Saved entries
= = = = =

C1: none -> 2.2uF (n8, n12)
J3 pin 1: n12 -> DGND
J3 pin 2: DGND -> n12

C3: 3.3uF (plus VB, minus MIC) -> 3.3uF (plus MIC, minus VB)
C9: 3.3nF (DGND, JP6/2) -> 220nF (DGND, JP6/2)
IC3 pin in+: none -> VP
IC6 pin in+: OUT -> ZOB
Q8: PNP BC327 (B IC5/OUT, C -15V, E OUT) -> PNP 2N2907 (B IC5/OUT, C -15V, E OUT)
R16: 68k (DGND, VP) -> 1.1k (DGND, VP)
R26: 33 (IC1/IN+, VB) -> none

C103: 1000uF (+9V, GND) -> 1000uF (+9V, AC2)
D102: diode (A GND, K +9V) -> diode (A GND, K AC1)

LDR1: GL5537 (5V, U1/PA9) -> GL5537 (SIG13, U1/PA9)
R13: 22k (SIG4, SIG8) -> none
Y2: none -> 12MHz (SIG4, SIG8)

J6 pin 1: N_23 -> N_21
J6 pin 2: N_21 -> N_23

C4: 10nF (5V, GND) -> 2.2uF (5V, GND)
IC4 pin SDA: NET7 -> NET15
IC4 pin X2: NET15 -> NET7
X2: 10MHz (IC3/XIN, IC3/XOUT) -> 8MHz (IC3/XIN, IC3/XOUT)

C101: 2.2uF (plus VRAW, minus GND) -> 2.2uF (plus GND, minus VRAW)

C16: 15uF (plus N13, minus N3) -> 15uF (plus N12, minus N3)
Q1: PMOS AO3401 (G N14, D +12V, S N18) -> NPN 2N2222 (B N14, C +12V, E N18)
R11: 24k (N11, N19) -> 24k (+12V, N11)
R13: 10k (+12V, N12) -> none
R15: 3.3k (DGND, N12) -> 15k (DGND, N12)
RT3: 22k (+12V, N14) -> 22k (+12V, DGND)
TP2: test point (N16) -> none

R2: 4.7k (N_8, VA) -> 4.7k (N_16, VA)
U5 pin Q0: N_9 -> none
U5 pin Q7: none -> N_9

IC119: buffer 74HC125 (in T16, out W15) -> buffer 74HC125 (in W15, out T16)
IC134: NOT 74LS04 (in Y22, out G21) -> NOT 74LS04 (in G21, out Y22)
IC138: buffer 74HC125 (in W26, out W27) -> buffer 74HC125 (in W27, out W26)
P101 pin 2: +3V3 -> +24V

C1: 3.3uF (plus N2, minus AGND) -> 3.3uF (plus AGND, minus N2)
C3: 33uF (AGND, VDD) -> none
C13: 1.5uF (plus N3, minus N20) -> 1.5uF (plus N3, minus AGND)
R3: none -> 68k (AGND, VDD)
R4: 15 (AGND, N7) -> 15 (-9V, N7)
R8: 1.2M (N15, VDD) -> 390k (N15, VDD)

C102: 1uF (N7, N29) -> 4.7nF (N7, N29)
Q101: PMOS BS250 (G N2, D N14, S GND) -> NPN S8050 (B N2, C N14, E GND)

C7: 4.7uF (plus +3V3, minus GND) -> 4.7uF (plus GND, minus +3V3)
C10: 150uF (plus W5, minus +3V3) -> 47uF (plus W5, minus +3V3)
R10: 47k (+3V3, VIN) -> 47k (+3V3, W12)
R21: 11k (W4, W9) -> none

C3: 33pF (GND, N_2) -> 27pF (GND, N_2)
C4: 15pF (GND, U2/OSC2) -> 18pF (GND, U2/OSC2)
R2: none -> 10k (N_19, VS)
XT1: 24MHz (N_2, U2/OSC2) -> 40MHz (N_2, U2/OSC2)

= = = = =

ASSIGNMENT:
Restate each line above word for word.

RESPONSE FOR THIS EXERCISE:
C1: none -> 2.2uF (n8, n12)
J3 pin 1: n12 -> DGND
J3 pin 2: DGND -> n12

C3: 3.3uF (plus VB, minus MIC) -> 3.3uF (plus MIC, minus VB)
C9: 3.3nF (DGND, JP6/2) -> 220nF (DGND, JP6/2)
IC3 pin in+: none -> VP
IC6 pin in+: OUT -> ZOB
Q8: PNP BC327 (B IC5/OUT, C -15V, E OUT) -> PNP 2N2907 (B IC5/OUT, C -15V, E OUT)
R16: 68k (DGND, VP) -> 1.1k (DGND, VP)
R26: 33 (IC1/IN+, VB) -> none

C103: 1000uF (+9V, GND) -> 1000uF (+9V, AC2)
D102: diode (A GND, K +9V) -> diode (A GND, K AC1)

LDR1: GL5537 (5V, U1/PA9) -> GL5537 (SIG13, U1/PA9)
R13: 22k (SIG4, SIG8) -> none
Y2: none -> 12MHz (SIG4, SIG8)

J6 pin 1: N_23 -> N_21
J6 pin 2: N_21 -> N_23

C4: 10nF (5V, GND) -> 2.2uF (5V, GND)
IC4 pin SDA: NET7 -> NET15
IC4 pin X2: NET15 -> NET7
X2: 10MHz (IC3/XIN, IC3/XOUT) -> 8MHz (IC3/XIN, IC3/XOUT)

C101: 2.2uF (plus VRAW, minus GND) -> 2.2uF (plus GND, minus VRAW)

C16: 15uF (plus N13, minus N3) -> 15uF (plus N12, minus N3)
Q1: PMOS AO3401 (G N14, D +12V, S N18) -> NPN 2N2222 (B N14, C +12V, E N18)
R11: 24k (N11, N19) -> 24k (+12V, N11)
R13: 10k (+12V, N12) -> none
R15: 3.3k (DGND, N12) -> 15k (DGND, N12)
RT3: 22k (+12V, N14) -> 22k (+12V, DGND)
TP2: test point (N16) -> none

R2: 4.7k (N_8, VA) -> 4.7k (N_16, VA)
U5 pin Q0: N_9 -> none
U5 pin Q7: none -> N_9

IC119: buffer 74HC125 (in T16, out W15) -> buffer 74HC125 (in W15, out T16)
IC134: NOT 74LS04 (in Y22, out G21) -> NOT 74LS04 (in G21, out Y22)
IC138: buffer 74HC125 (in W26, out W27) -> buffer 74HC125 (in W27, out W26)
P101 pin 2: +3V3 -> +24V

C1: 3.3uF (plus N2, minus AGND) -> 3.3uF (plus AGND, minus N2)
C3: 33uF (AGND, VDD) -> none
C13: 1.5uF (plus N3, minus N20) -> 1.5uF (plus N3, minus AGND)
R3: none -> 68k (AGND, VDD)
R4: 15 (AGND, N7) -> 15 (-9V, N7)
R8: 1.2M (N15, VDD) -> 390k (N15, VDD)

C102: 1uF (N7, N29) -> 4.7nF (N7, N29)
Q101: PMOS BS250 (G N2, D N14, S GND) -> NPN S8050 (B N2, C N14, E GND)

C7: 4.7uF (plus +3V3, minus GND) -> 4.7uF (plus GND, minus +3V3)
C10: 150uF (plus W5, minus +3V3) -> 47uF (plus W5, minus +3V3)
R10: 47k (+3V3, VIN) -> 47k (+3V3, W12)
R21: 11k (W4, W9) -> none

C3: 33pF (GND, N_2) -> 27pF (GND, N_2)
C4: 15pF (GND, U2/OSC2) -> 18pF (GND, U2/OSC2)
R2: none -> 10k (N_19, VS)
XT1: 24MHz (N_2, U2/OSC2) -> 40MHz (N_2, U2/OSC2)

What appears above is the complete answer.